─── Task material ───

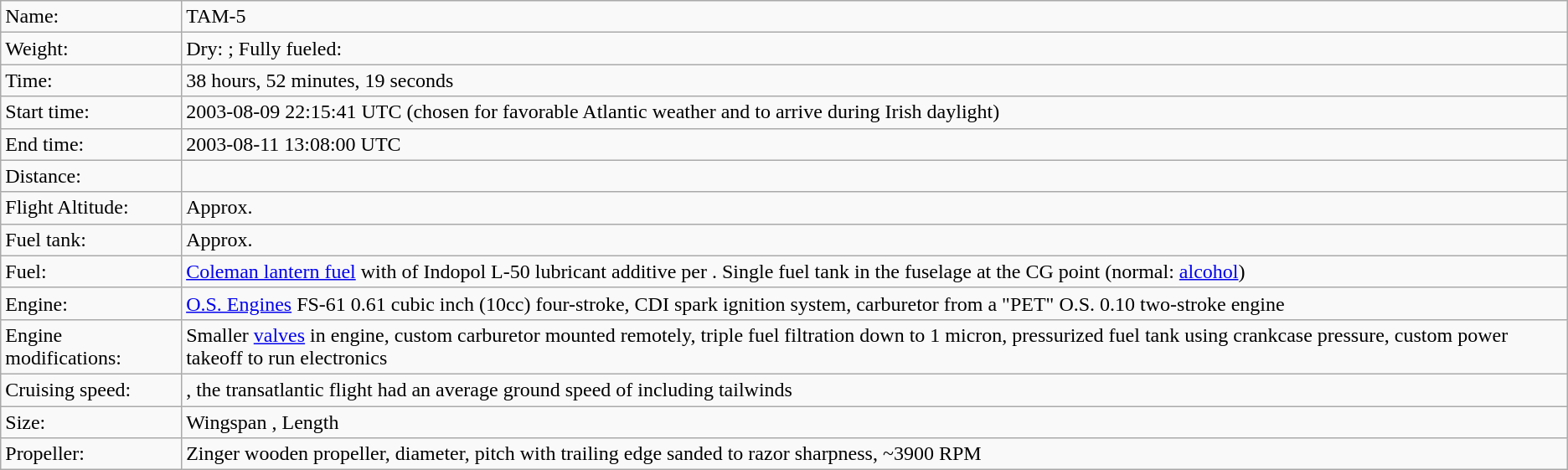
Name: (91, 17)
Engine modifications: (91, 347)
End time: (91, 144)
Fuel: (91, 271)
2003-08-11 13:08:00 UTC (874, 144)
Time: (91, 80)
O.S. Engines FS-61 0.61 cubic inch (10cc) four-stroke, CDI spark ignition system, carburetor from a "PET" O.S. 0.10 two-stroke engine (874, 303)
Size: (91, 421)
Wingspan , Length (874, 421)
Coleman lantern fuel with of Indopol L-50 lubricant additive per . Single fuel tank in the fuselage at the CG point (normal: alcohol) (874, 271)
Fuel tank: (91, 240)
Engine: (91, 303)
, the transatlantic flight had an average ground speed of including tailwinds (874, 389)
Zinger wooden propeller, diameter, pitch with trailing edge sanded to razor sharpness, ~3900 RPM (874, 454)
Cruising speed: (91, 389)
Start time: (91, 112)
2003-08-09 22:15:41 UTC (chosen for favorable Atlantic weather and to arrive during Irish daylight) (874, 112)
Dry: ; Fully fueled: (874, 49)
TAM-5 (874, 17)
Distance: (91, 176)
Propeller: (91, 454)
38 hours, 52 minutes, 19 seconds (874, 80)
Flight Altitude: (91, 208)
Weight: (91, 49)
Identify which cell holds the provided text, then report its [X, Y] central coordinate. 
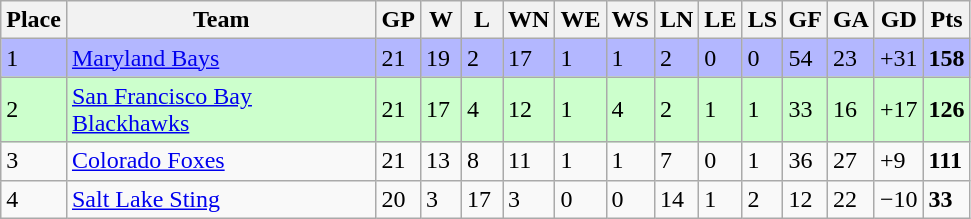
111 [946, 161]
WN [529, 20]
LS [762, 20]
Colorado Foxes [221, 161]
16 [850, 110]
WE [580, 20]
Team [221, 20]
20 [398, 199]
19 [440, 58]
Maryland Bays [221, 58]
LE [720, 20]
54 [805, 58]
GD [898, 20]
7 [676, 161]
San Francisco Bay Blackhawks [221, 110]
36 [805, 161]
Pts [946, 20]
GA [850, 20]
WS [630, 20]
GP [398, 20]
+9 [898, 161]
27 [850, 161]
11 [529, 161]
+17 [898, 110]
L [482, 20]
−10 [898, 199]
Place [34, 20]
W [440, 20]
GF [805, 20]
23 [850, 58]
Salt Lake Sting [221, 199]
13 [440, 161]
LN [676, 20]
126 [946, 110]
+31 [898, 58]
22 [850, 199]
8 [482, 161]
158 [946, 58]
14 [676, 199]
Output the [X, Y] coordinate of the center of the cell containing the given text.  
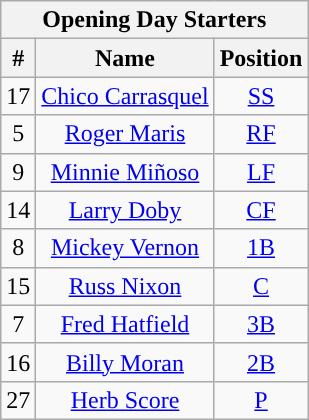
17 [18, 96]
Larry Doby [125, 210]
Mickey Vernon [125, 248]
C [261, 286]
Opening Day Starters [154, 20]
1B [261, 248]
9 [18, 172]
# [18, 58]
Billy Moran [125, 362]
P [261, 400]
Herb Score [125, 400]
LF [261, 172]
16 [18, 362]
15 [18, 286]
SS [261, 96]
Roger Maris [125, 134]
14 [18, 210]
Name [125, 58]
8 [18, 248]
CF [261, 210]
5 [18, 134]
3B [261, 324]
Fred Hatfield [125, 324]
Minnie Miñoso [125, 172]
2B [261, 362]
Position [261, 58]
27 [18, 400]
Russ Nixon [125, 286]
7 [18, 324]
Chico Carrasquel [125, 96]
RF [261, 134]
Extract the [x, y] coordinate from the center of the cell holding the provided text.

───

What you should do: Render the lines above as a JSON list of strings, one string per line, with blank lines skipped and the pictures left out.

Task answer:
[
  "Name: (91, 17)",
  "Engine modifications: (91, 347)",
  "End time: (91, 144)",
  "Fuel: (91, 271)",
  "2003-08-11 13:08:00 UTC (874, 144)",
  "Time: (91, 80)",
  "O.S. Engines FS-61 0.61 cubic inch (10cc) four-stroke, CDI spark ignition system, carburetor from a \"PET\" O.S. 0.10 two-stroke engine (874, 303)",
  "Size: (91, 421)",
  "Wingspan , Length (874, 421)",
  "Coleman lantern fuel with of Indopol L-50 lubricant additive per . Single fuel tank in the fuselage at the CG point (normal: alcohol) (874, 271)",
  "Fuel tank: (91, 240)",
  "Engine: (91, 303)",
  ", the transatlantic flight had an average ground speed of including tailwinds (874, 389)",
  "Zinger wooden propeller, diameter, pitch with trailing edge sanded to razor sharpness, ~3900 RPM (874, 454)",
  "Cruising speed: (91, 389)",
  "Start time: (91, 112)",
  "2003-08-09 22:15:41 UTC (chosen for favorable Atlantic weather and to arrive during Irish daylight) (874, 112)",
  "Dry: ; Fully fueled: (874, 49)",
  "TAM-5 (874, 17)",
  "Distance: (91, 176)",
  "Propeller: (91, 454)",
  "38 hours, 52 minutes, 19 seconds (874, 80)",
  "Flight Altitude: (91, 208)",
  "Weight: (91, 49)",
  "Identify which cell holds the provided text, then report its [X, Y] central coordinate. ",
  "111 [946, 161]",
  "WN [529, 20]",
  "LS [762, 20]",
  "Colorado Foxes [221, 161]",
  "16 [850, 110]",
  "WE [580, 20]",
  "Team [221, 20]",
  "20 [398, 199]",
  "19 [440, 58]",
  "Maryland Bays [221, 58]",
  "LE [720, 20]",
  "54 [805, 58]",
  "GD [898, 20]",
  "7 [676, 161]",
  "San Francisco Bay Blackhawks [221, 110]",
  "36 [805, 161]",
  "Pts [946, 20]",
  "GA [850, 20]",
  "WS [630, 20]",
  "GP [398, 20]",
  "+9 [898, 161]",
  "27 [850, 161]",
  "11 [529, 161]",
  "+17 [898, 110]",
  "L [482, 20]",
  "−10 [898, 199]",
  "Place [34, 20]",
  "W [440, 20]",
  "GF [805, 20]",
  "23 [850, 58]",
  "Salt Lake Sting [221, 199]",
  "13 [440, 161]",
  "LN [676, 20]",
  "126 [946, 110]",
  "+31 [898, 58]",
  "22 [850, 199]",
  "8 [482, 161]",
  "158 [946, 58]",
  "14 [676, 199]",
  "Output the [X, Y] coordinate of the center of the cell containing the given text.  ",
  "17 [18, 96]",
  "Larry Doby [125, 210]",
  "Mickey Vernon [125, 248]",
  "C [261, 286]",
  "Opening Day Starters [154, 20]",
  "1B [261, 248]",
  "9 [18, 172]",
  "# [18, 58]",
  "Billy Moran [125, 362]",
  "P [261, 400]",
  "Herb Score [125, 400]",
  "LF [261, 172]",
  "16 [18, 362]",
  "15 [18, 286]",
  "SS [261, 96]",
  "Roger Maris [125, 134]",
  "14 [18, 210]",
  "Name [125, 58]",
  "8 [18, 248]",
  "CF [261, 210]",
  "5 [18, 134]",
  "3B [261, 324]",
  "Fred Hatfield [125, 324]",
  "Minnie Miñoso [125, 172]",
  "2B [261, 362]",
  "Position [261, 58]",
  "27 [18, 400]",
  "Russ Nixon [125, 286]",
  "7 [18, 324]",
  "Chico Carrasquel [125, 96]",
  "RF [261, 134]",
  "Extract the [x, y] coordinate from the center of the cell holding the provided text."
]